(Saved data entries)
────

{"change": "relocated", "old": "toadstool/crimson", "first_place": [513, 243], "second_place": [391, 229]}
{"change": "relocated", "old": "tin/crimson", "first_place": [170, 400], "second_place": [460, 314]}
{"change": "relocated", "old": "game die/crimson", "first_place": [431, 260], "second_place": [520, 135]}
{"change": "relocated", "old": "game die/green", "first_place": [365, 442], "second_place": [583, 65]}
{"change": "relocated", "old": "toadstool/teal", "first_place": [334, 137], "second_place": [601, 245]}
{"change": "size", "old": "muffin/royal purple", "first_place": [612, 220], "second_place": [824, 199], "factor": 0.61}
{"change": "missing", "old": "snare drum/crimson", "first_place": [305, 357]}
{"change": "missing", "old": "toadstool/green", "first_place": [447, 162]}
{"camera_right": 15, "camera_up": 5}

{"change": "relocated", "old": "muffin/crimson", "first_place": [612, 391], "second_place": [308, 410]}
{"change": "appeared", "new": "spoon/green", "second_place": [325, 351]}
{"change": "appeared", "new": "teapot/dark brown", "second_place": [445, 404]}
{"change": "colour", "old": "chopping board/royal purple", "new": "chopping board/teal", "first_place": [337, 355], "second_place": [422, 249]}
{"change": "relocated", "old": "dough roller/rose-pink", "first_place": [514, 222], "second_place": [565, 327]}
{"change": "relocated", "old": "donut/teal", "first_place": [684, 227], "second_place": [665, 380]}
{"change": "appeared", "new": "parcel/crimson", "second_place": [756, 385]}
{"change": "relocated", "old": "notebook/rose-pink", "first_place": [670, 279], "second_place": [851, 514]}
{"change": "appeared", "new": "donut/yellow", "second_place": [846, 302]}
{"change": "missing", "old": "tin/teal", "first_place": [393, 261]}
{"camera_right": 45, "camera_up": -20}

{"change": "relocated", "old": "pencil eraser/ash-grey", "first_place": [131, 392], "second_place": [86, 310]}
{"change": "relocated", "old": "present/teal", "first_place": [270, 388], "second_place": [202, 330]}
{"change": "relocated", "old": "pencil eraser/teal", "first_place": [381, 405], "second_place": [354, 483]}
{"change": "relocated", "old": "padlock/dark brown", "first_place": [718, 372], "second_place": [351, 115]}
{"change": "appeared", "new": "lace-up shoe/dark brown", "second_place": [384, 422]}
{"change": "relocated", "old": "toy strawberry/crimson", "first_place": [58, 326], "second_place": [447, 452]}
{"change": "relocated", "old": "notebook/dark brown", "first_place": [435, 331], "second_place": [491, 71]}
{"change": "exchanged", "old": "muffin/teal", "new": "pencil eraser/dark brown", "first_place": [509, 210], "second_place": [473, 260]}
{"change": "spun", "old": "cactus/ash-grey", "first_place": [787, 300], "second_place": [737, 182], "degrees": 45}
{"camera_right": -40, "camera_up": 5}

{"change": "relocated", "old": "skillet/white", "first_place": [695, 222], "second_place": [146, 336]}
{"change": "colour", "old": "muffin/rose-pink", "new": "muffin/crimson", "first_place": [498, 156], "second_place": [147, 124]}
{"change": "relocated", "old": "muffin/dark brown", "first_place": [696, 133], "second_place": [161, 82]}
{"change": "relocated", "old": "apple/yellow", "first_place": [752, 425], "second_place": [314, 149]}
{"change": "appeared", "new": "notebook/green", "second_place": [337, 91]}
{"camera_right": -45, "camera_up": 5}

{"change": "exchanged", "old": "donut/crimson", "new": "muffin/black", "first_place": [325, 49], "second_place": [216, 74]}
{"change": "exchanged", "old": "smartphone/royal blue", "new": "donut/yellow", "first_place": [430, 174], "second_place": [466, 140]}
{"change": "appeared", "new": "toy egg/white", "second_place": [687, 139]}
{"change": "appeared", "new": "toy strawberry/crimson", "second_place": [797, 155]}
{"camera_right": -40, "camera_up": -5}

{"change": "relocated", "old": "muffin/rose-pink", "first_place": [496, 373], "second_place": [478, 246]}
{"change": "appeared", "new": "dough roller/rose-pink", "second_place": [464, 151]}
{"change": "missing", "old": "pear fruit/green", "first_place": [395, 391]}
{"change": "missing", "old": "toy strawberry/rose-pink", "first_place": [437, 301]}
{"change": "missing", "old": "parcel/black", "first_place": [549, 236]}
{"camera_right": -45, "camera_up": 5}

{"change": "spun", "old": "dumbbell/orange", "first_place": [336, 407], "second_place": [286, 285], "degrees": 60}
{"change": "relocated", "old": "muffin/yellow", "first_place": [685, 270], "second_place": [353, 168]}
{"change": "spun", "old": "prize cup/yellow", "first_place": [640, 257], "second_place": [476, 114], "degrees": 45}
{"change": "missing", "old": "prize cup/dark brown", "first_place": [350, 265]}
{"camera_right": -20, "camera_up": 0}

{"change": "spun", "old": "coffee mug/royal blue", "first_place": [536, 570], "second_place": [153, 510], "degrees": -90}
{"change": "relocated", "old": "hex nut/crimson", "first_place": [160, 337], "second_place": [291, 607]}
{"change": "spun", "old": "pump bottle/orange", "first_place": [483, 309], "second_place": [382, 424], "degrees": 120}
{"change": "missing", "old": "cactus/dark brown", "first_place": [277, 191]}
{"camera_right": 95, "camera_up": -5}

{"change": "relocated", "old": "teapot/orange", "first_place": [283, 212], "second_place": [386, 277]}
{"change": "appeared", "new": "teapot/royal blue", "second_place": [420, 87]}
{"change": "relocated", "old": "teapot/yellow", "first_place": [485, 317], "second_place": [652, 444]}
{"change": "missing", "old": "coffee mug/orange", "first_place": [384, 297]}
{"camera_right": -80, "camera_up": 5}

────

Please restate each record exactly as it reads.

{"change": "relocated", "old": "toadstool/crimson", "first_place": [513, 243], "second_place": [391, 229]}
{"change": "relocated", "old": "tin/crimson", "first_place": [170, 400], "second_place": [460, 314]}
{"change": "relocated", "old": "game die/crimson", "first_place": [431, 260], "second_place": [520, 135]}
{"change": "relocated", "old": "game die/green", "first_place": [365, 442], "second_place": [583, 65]}
{"change": "relocated", "old": "toadstool/teal", "first_place": [334, 137], "second_place": [601, 245]}
{"change": "size", "old": "muffin/royal purple", "first_place": [612, 220], "second_place": [824, 199], "factor": 0.61}
{"change": "missing", "old": "snare drum/crimson", "first_place": [305, 357]}
{"change": "missing", "old": "toadstool/green", "first_place": [447, 162]}
{"camera_right": 15, "camera_up": 5}

{"change": "relocated", "old": "muffin/crimson", "first_place": [612, 391], "second_place": [308, 410]}
{"change": "appeared", "new": "spoon/green", "second_place": [325, 351]}
{"change": "appeared", "new": "teapot/dark brown", "second_place": [445, 404]}
{"change": "colour", "old": "chopping board/royal purple", "new": "chopping board/teal", "first_place": [337, 355], "second_place": [422, 249]}
{"change": "relocated", "old": "dough roller/rose-pink", "first_place": [514, 222], "second_place": [565, 327]}
{"change": "relocated", "old": "donut/teal", "first_place": [684, 227], "second_place": [665, 380]}
{"change": "appeared", "new": "parcel/crimson", "second_place": [756, 385]}
{"change": "relocated", "old": "notebook/rose-pink", "first_place": [670, 279], "second_place": [851, 514]}
{"change": "appeared", "new": "donut/yellow", "second_place": [846, 302]}
{"change": "missing", "old": "tin/teal", "first_place": [393, 261]}
{"camera_right": 45, "camera_up": -20}

{"change": "relocated", "old": "pencil eraser/ash-grey", "first_place": [131, 392], "second_place": [86, 310]}
{"change": "relocated", "old": "present/teal", "first_place": [270, 388], "second_place": [202, 330]}
{"change": "relocated", "old": "pencil eraser/teal", "first_place": [381, 405], "second_place": [354, 483]}
{"change": "relocated", "old": "padlock/dark brown", "first_place": [718, 372], "second_place": [351, 115]}
{"change": "appeared", "new": "lace-up shoe/dark brown", "second_place": [384, 422]}
{"change": "relocated", "old": "toy strawberry/crimson", "first_place": [58, 326], "second_place": [447, 452]}
{"change": "relocated", "old": "notebook/dark brown", "first_place": [435, 331], "second_place": [491, 71]}
{"change": "exchanged", "old": "muffin/teal", "new": "pencil eraser/dark brown", "first_place": [509, 210], "second_place": [473, 260]}
{"change": "spun", "old": "cactus/ash-grey", "first_place": [787, 300], "second_place": [737, 182], "degrees": 45}
{"camera_right": -40, "camera_up": 5}

{"change": "relocated", "old": "skillet/white", "first_place": [695, 222], "second_place": [146, 336]}
{"change": "colour", "old": "muffin/rose-pink", "new": "muffin/crimson", "first_place": [498, 156], "second_place": [147, 124]}
{"change": "relocated", "old": "muffin/dark brown", "first_place": [696, 133], "second_place": [161, 82]}
{"change": "relocated", "old": "apple/yellow", "first_place": [752, 425], "second_place": [314, 149]}
{"change": "appeared", "new": "notebook/green", "second_place": [337, 91]}
{"camera_right": -45, "camera_up": 5}

{"change": "exchanged", "old": "donut/crimson", "new": "muffin/black", "first_place": [325, 49], "second_place": [216, 74]}
{"change": "exchanged", "old": "smartphone/royal blue", "new": "donut/yellow", "first_place": [430, 174], "second_place": [466, 140]}
{"change": "appeared", "new": "toy egg/white", "second_place": [687, 139]}
{"change": "appeared", "new": "toy strawberry/crimson", "second_place": [797, 155]}
{"camera_right": -40, "camera_up": -5}

{"change": "relocated", "old": "muffin/rose-pink", "first_place": [496, 373], "second_place": [478, 246]}
{"change": "appeared", "new": "dough roller/rose-pink", "second_place": [464, 151]}
{"change": "missing", "old": "pear fruit/green", "first_place": [395, 391]}
{"change": "missing", "old": "toy strawberry/rose-pink", "first_place": [437, 301]}
{"change": "missing", "old": "parcel/black", "first_place": [549, 236]}
{"camera_right": -45, "camera_up": 5}

{"change": "spun", "old": "dumbbell/orange", "first_place": [336, 407], "second_place": [286, 285], "degrees": 60}
{"change": "relocated", "old": "muffin/yellow", "first_place": [685, 270], "second_place": [353, 168]}
{"change": "spun", "old": "prize cup/yellow", "first_place": [640, 257], "second_place": [476, 114], "degrees": 45}
{"change": "missing", "old": "prize cup/dark brown", "first_place": [350, 265]}
{"camera_right": -20, "camera_up": 0}

{"change": "spun", "old": "coffee mug/royal blue", "first_place": [536, 570], "second_place": [153, 510], "degrees": -90}
{"change": "relocated", "old": "hex nut/crimson", "first_place": [160, 337], "second_place": [291, 607]}
{"change": "spun", "old": "pump bottle/orange", "first_place": [483, 309], "second_place": [382, 424], "degrees": 120}
{"change": "missing", "old": "cactus/dark brown", "first_place": [277, 191]}
{"camera_right": 95, "camera_up": -5}

{"change": "relocated", "old": "teapot/orange", "first_place": [283, 212], "second_place": [386, 277]}
{"change": "appeared", "new": "teapot/royal blue", "second_place": [420, 87]}
{"change": "relocated", "old": "teapot/yellow", "first_place": [485, 317], "second_place": [652, 444]}
{"change": "missing", "old": "coffee mug/orange", "first_place": [384, 297]}
{"camera_right": -80, "camera_up": 5}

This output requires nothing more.